[Material for the task]
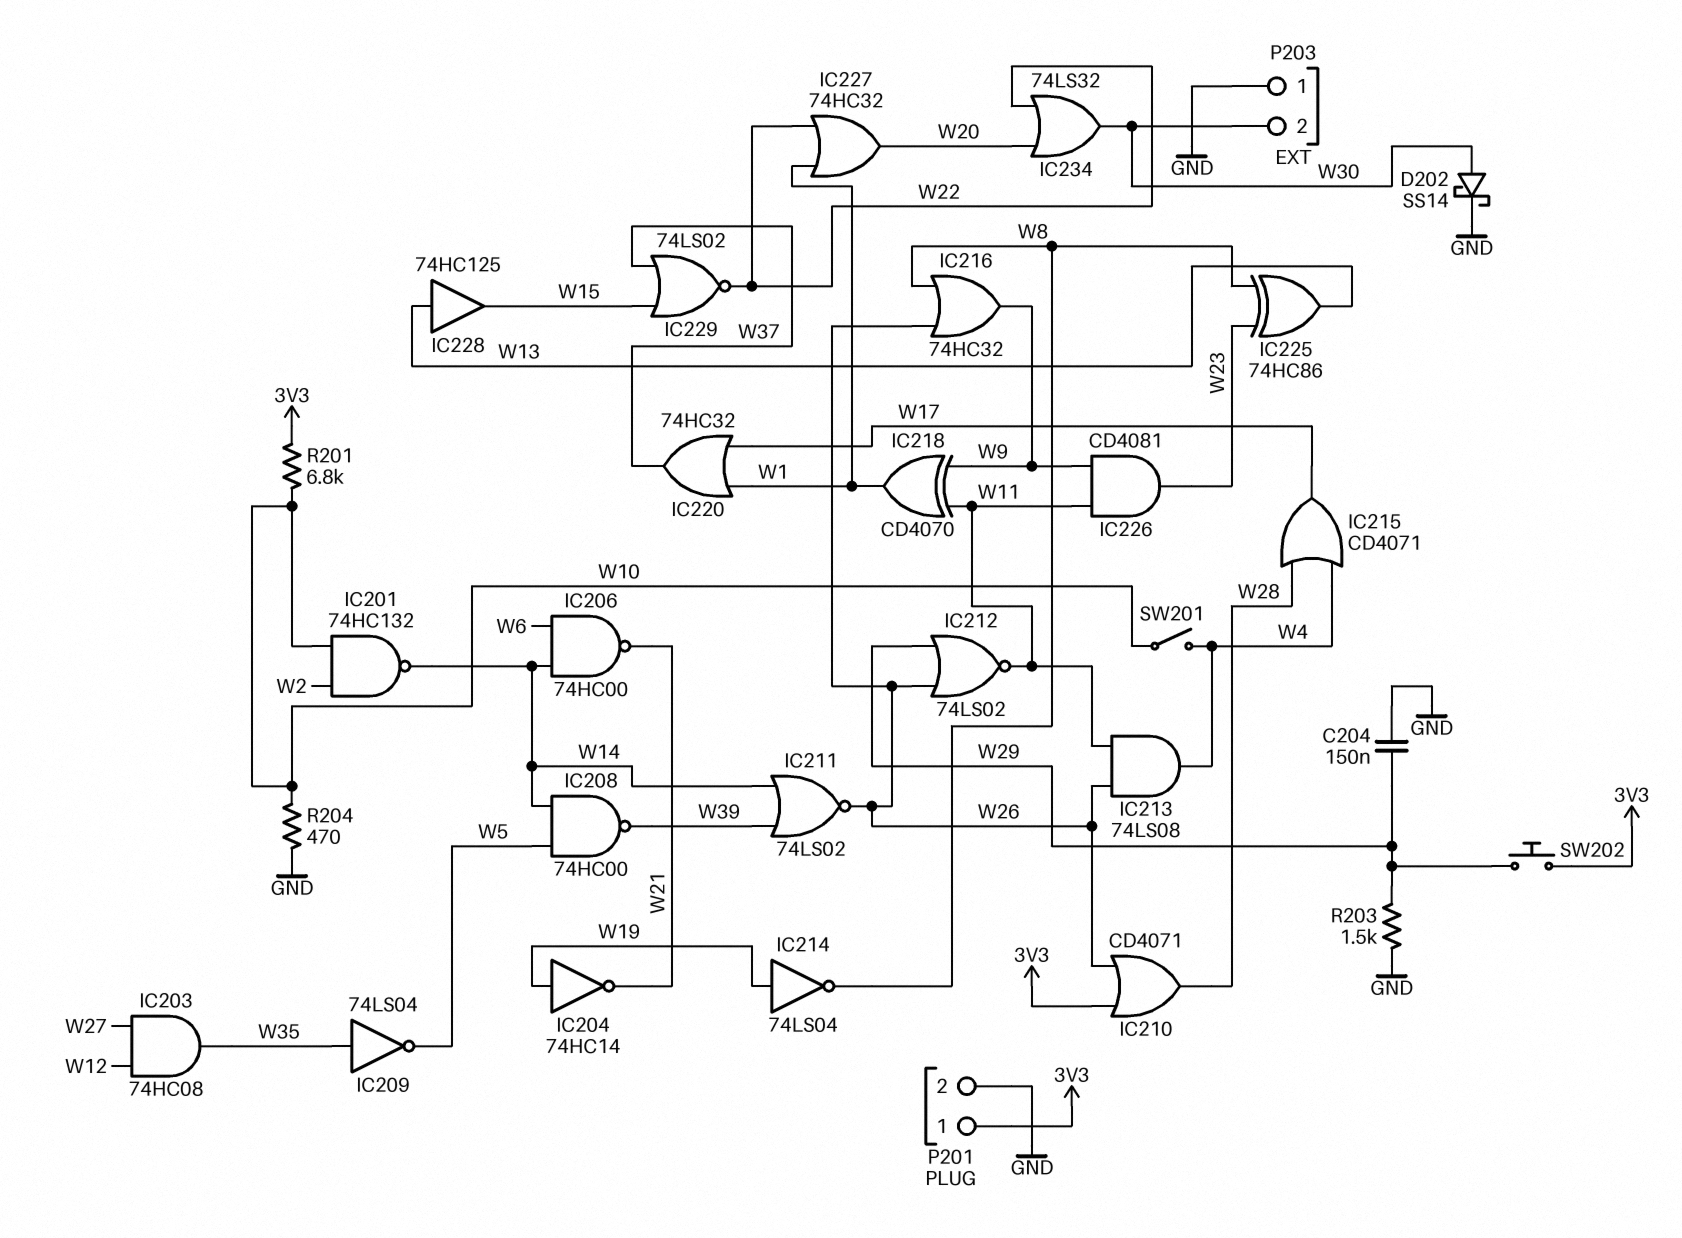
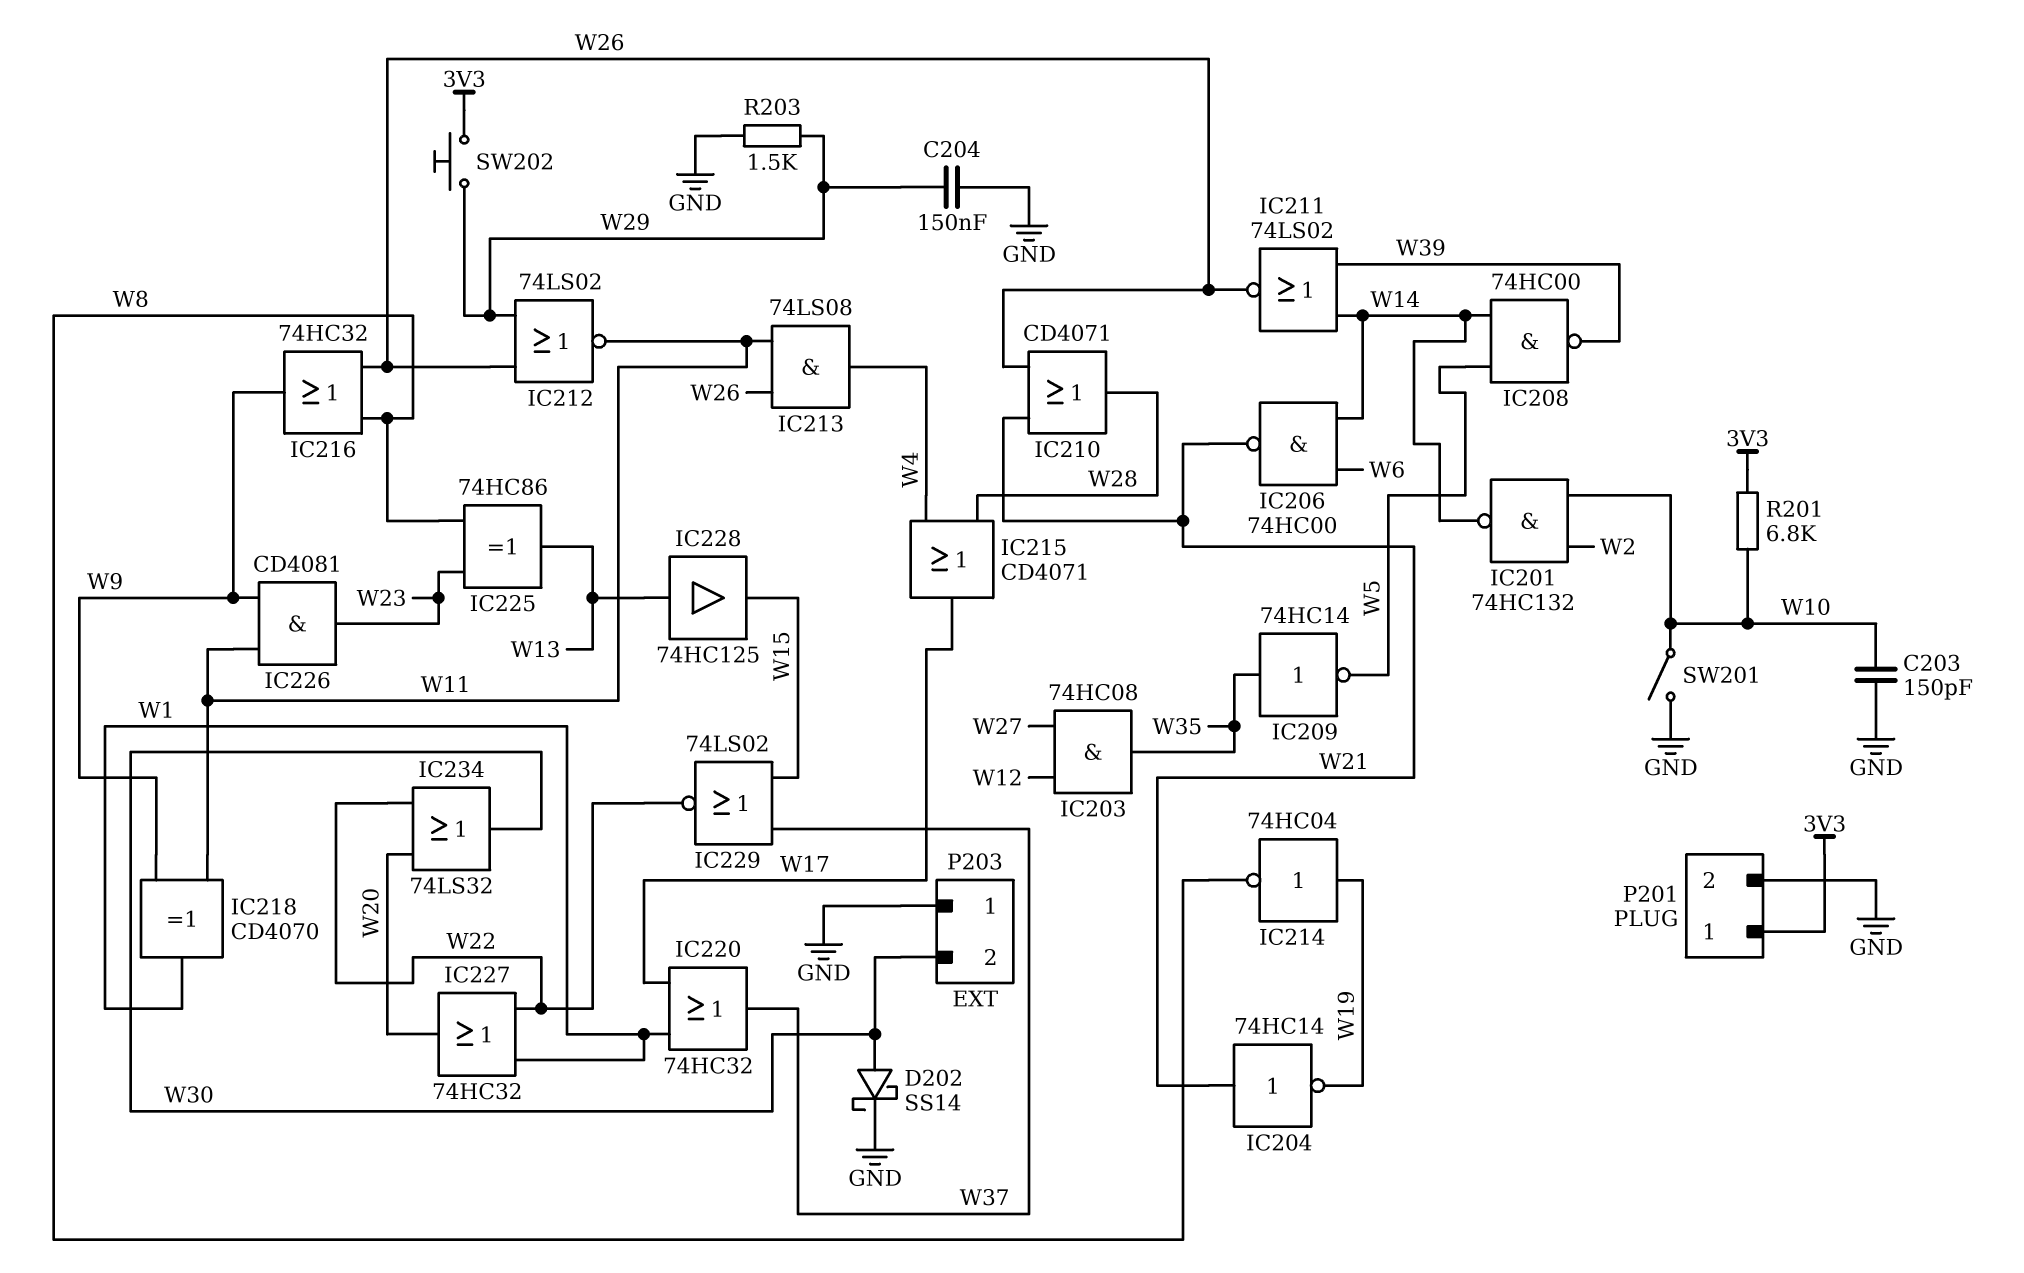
C203: none -> 150pF (GND, W10)
IC204: NOT 74HC14 (in W19, out W21) -> NOT 74HC14 (in W21, out W19)
IC209: NOT 74LS04 (in W35, out W5) -> NOT 74HC14 (in W35, out W5)
IC210: OR CD4071 (in 3V3, in W26, out W28) -> OR CD4071 (in W21, in W26, out W28)
IC214: NOT 74LS04 (in W19, out W8) -> NOT 74HC04 (in W19, out W8)
R204: 470 (GND, W10) -> none
SW201: switch (W4, W10) -> switch (GND, W10)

[Problem] Please output all the data exactly as given, with the pictures omitted.

[Answer box]
C203: none -> 150pF (GND, W10)
IC204: NOT 74HC14 (in W19, out W21) -> NOT 74HC14 (in W21, out W19)
IC209: NOT 74LS04 (in W35, out W5) -> NOT 74HC14 (in W35, out W5)
IC210: OR CD4071 (in 3V3, in W26, out W28) -> OR CD4071 (in W21, in W26, out W28)
IC214: NOT 74LS04 (in W19, out W8) -> NOT 74HC04 (in W19, out W8)
R204: 470 (GND, W10) -> none
SW201: switch (W4, W10) -> switch (GND, W10)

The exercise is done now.